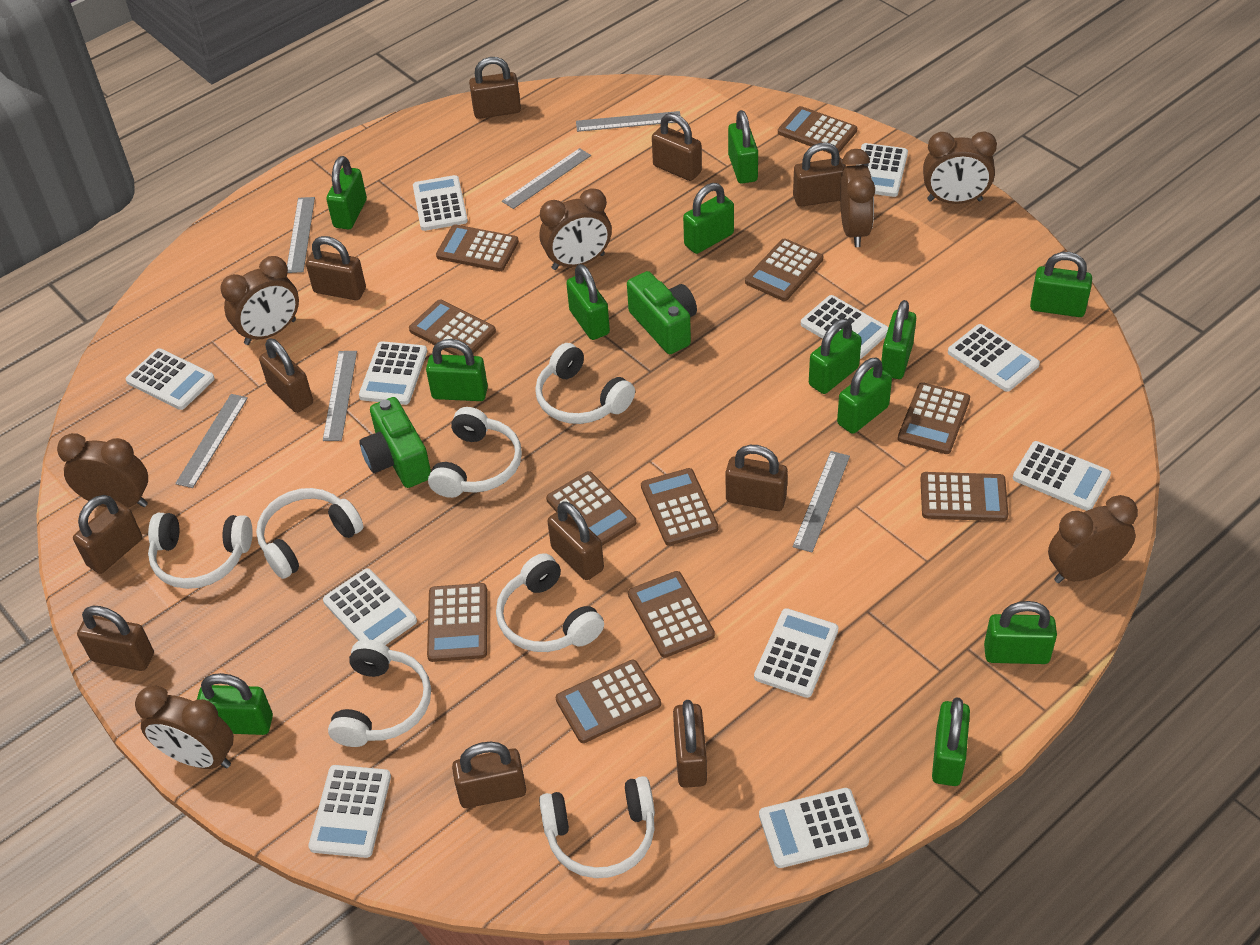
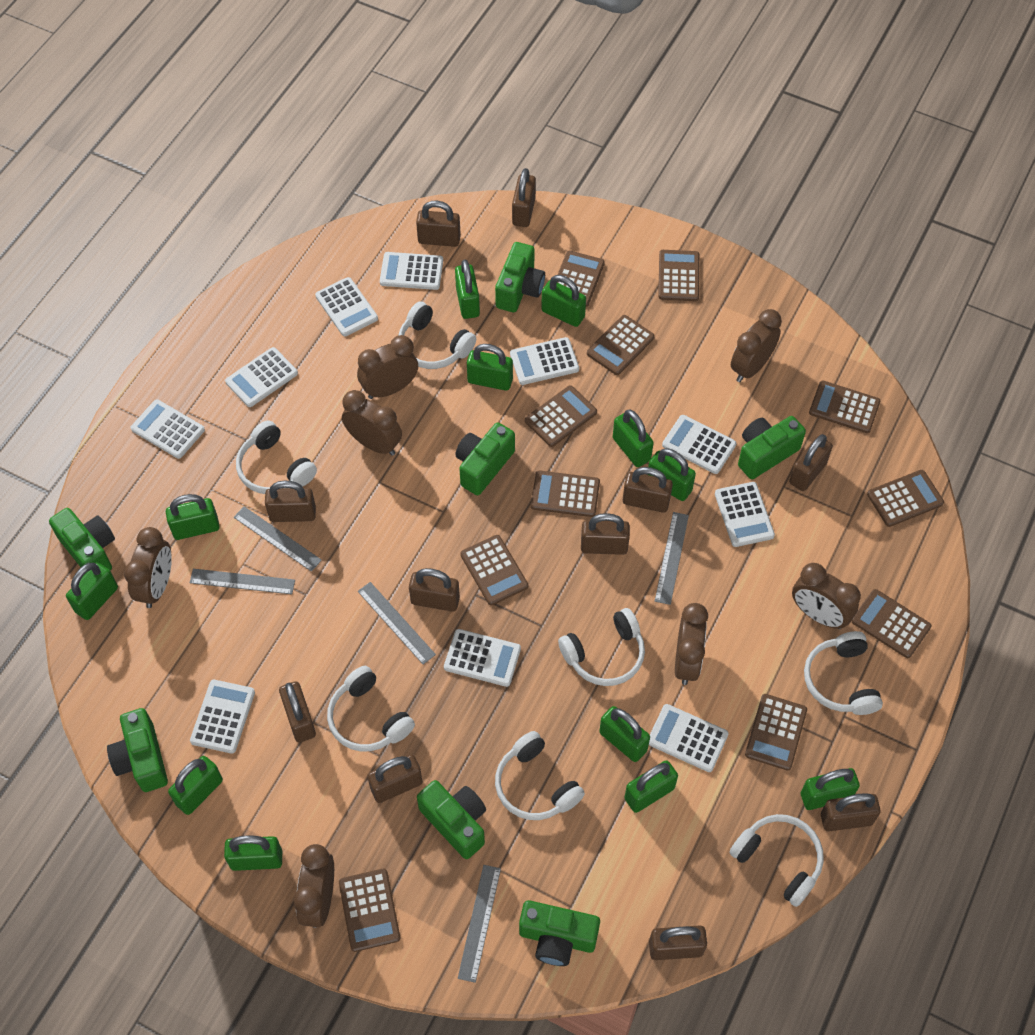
green camera: 2 -> 7
grey ruler: 6 -> 5
white calculator: 11 -> 10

********

Problem to solve >>
The job here is to retype the data exactly, with no pictures included.

Response below >>
green camera: 2 -> 7
grey ruler: 6 -> 5
white calculator: 11 -> 10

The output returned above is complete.